Recorded data:
____________
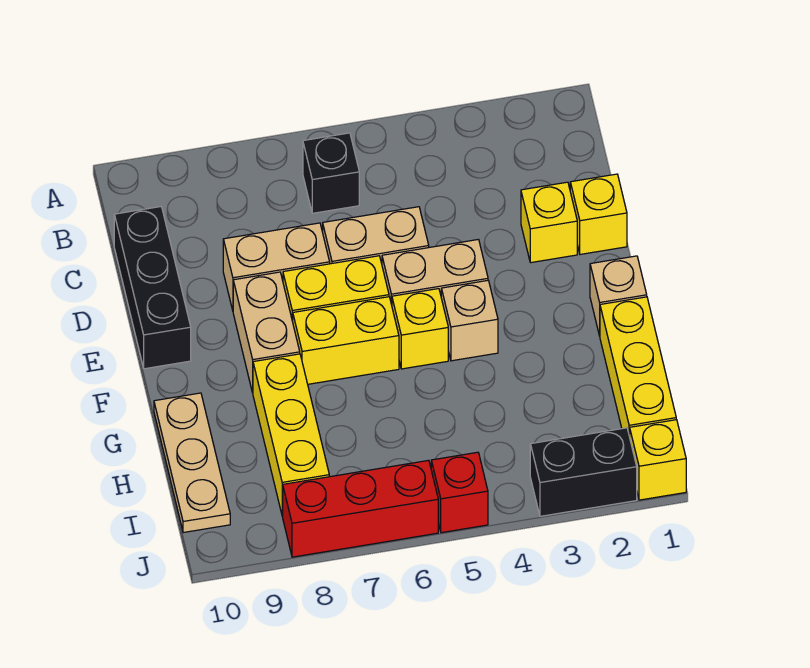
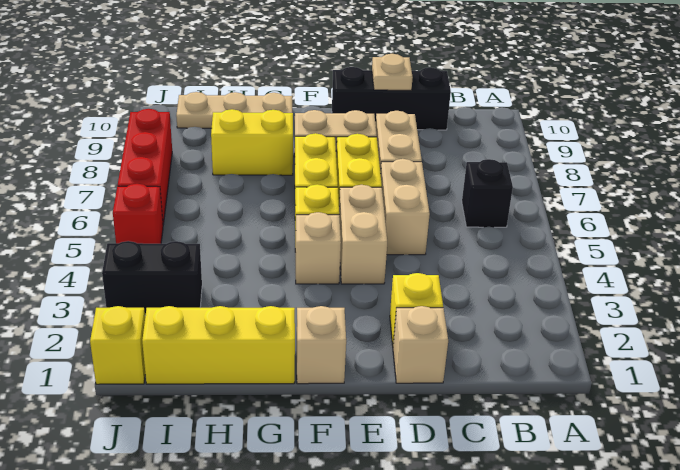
yellow brick D1 level 1 -> tan brick D1 level 1
none -> tan plate D10 level 2
yellow brick G8:I8 level 1 -> yellow brick G8:H8 level 1
black brick J2:J3 level 1 -> black brick I3:J3 level 1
____________
Everything above should be given again exactly, apart from the pictures.

The answer:
yellow brick D1 level 1 -> tan brick D1 level 1
none -> tan plate D10 level 2
yellow brick G8:I8 level 1 -> yellow brick G8:H8 level 1
black brick J2:J3 level 1 -> black brick I3:J3 level 1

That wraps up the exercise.